Work instructions:
Take the lines from the one containing "(blue) (no. 1" through the final line below and restate them exactly. Omit the pictures.

Source material:
----

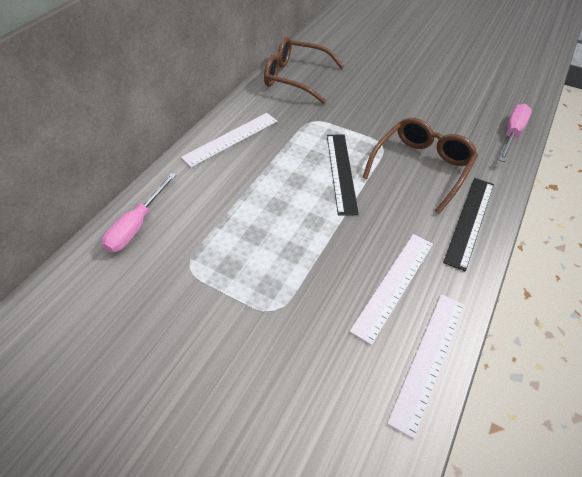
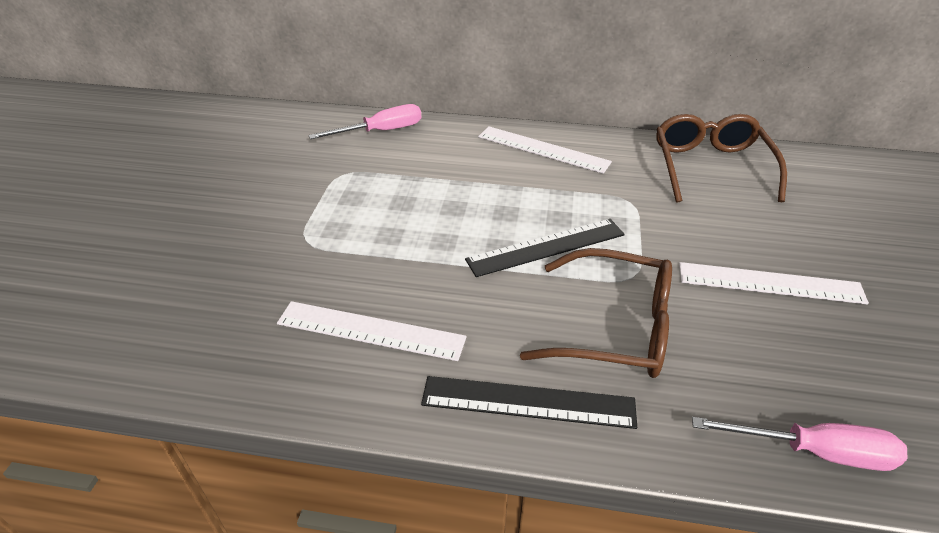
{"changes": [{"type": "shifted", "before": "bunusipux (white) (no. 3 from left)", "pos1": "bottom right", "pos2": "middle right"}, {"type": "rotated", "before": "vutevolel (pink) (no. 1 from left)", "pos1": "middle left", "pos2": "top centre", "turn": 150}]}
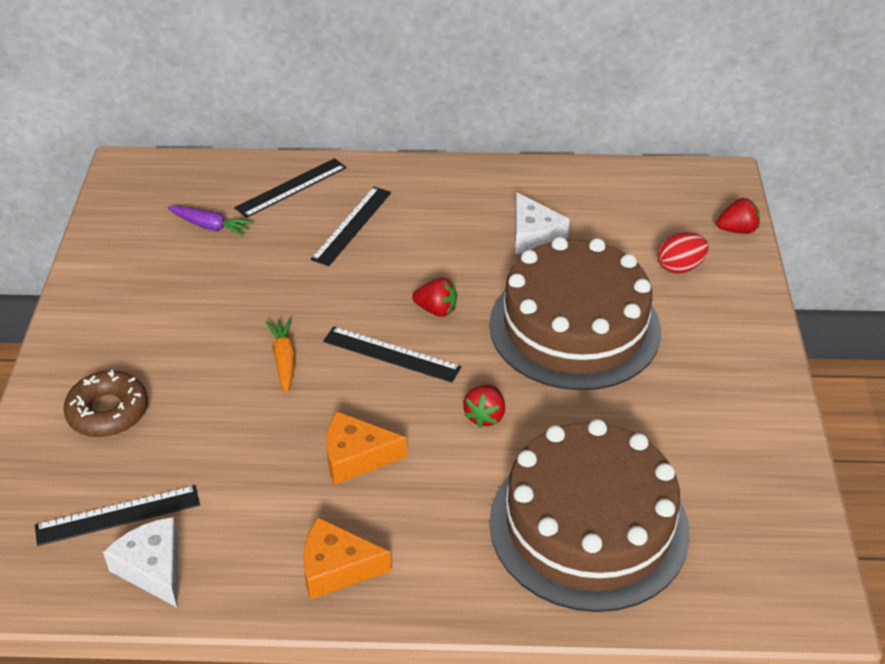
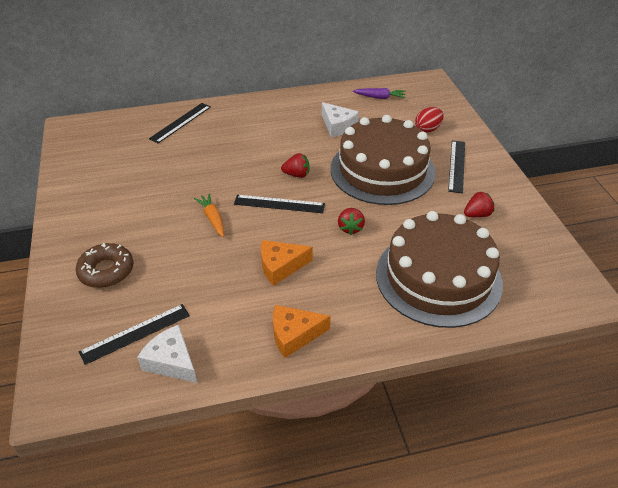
{"changes": [{"type": "shifted", "before": "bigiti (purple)", "pos1": "top left", "pos2": "top centre"}, {"type": "shifted", "before": "bunusipux (black) (no. 3 from left in the first image)", "after": "bunusipux (black) (no. 4 from left)", "pos1": "centre", "pos2": "middle right"}, {"type": "shifted", "before": "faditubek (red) (no. 3 from left)", "pos1": "top right", "pos2": "middle right"}]}
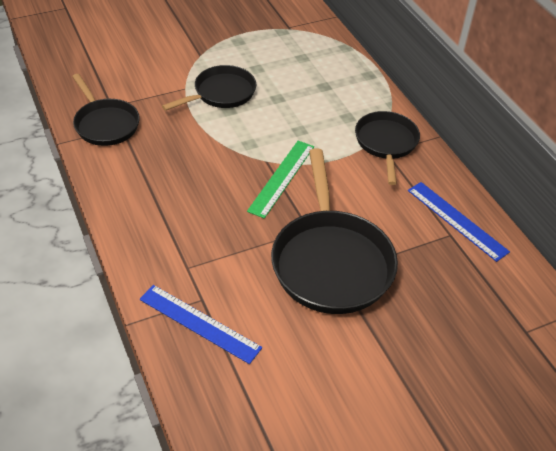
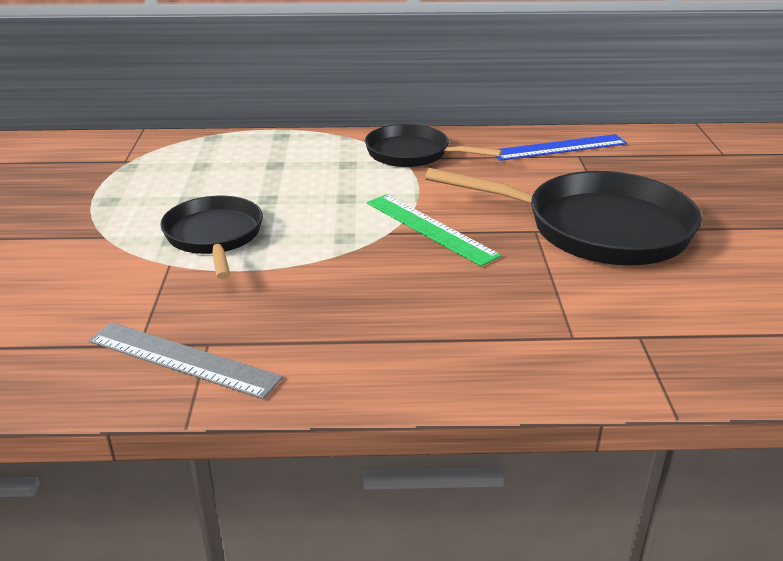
{"changes": [{"type": "gone", "before": "bunusipux (blue) (no. 1 from left)", "pos1": "bottom centre"}, {"type": "swapped", "before": "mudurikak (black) (no. 1 from left)", "after": "bunusipux (grey)", "pos1": "top left", "pos2": "middle left"}]}
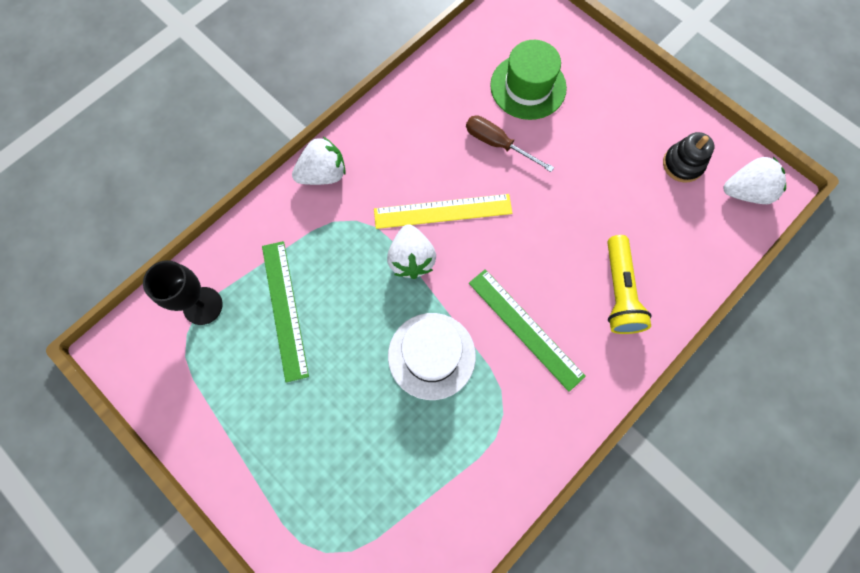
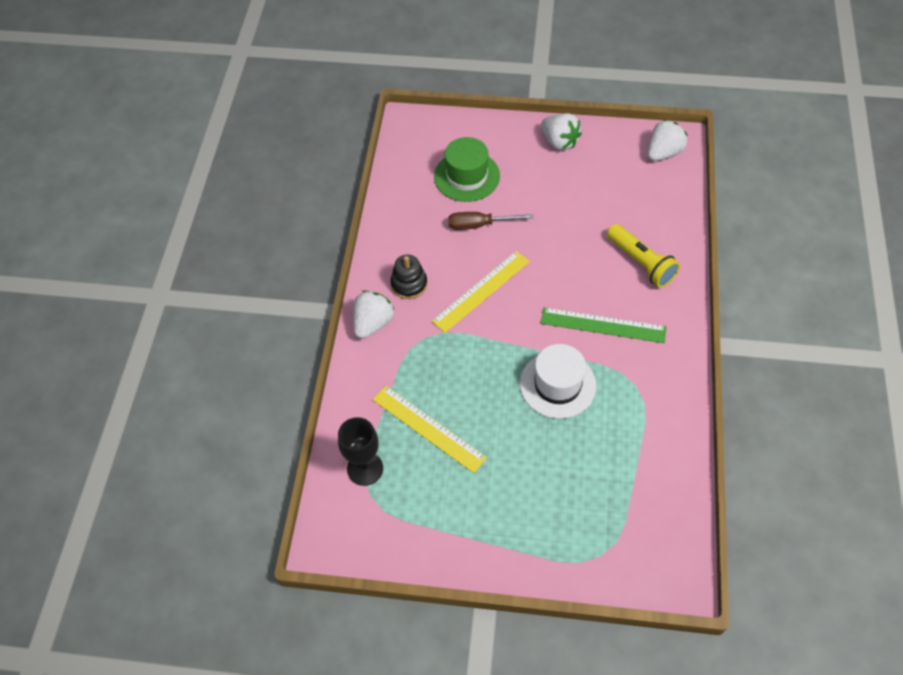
{"changes": [{"type": "shifted", "before": "faditubek (white) (no. 2 from left)", "pos1": "centre", "pos2": "top centre"}, {"type": "shifted", "before": "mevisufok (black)", "pos1": "top right", "pos2": "centre"}, {"type": "repainted", "before": "bunusipux (green) (no. 1 from left)", "after": "bunusipux (yellow) (no. 1 from left)", "pos1": "middle left", "pos2": "centre"}]}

----

Solution below:
{"changes": [{"type": "gone", "before": "bunusipux (blue) (no. 1 from left)", "pos1": "bottom centre"}, {"type": "swapped", "before": "mudurikak (black) (no. 1 from left)", "after": "bunusipux (grey)", "pos1": "top left", "pos2": "middle left"}]}
{"changes": [{"type": "shifted", "before": "faditubek (white) (no. 2 from left)", "pos1": "centre", "pos2": "top centre"}, {"type": "shifted", "before": "mevisufok (black)", "pos1": "top right", "pos2": "centre"}, {"type": "repainted", "before": "bunusipux (green) (no. 1 from left)", "after": "bunusipux (yellow) (no. 1 from left)", "pos1": "middle left", "pos2": "centre"}]}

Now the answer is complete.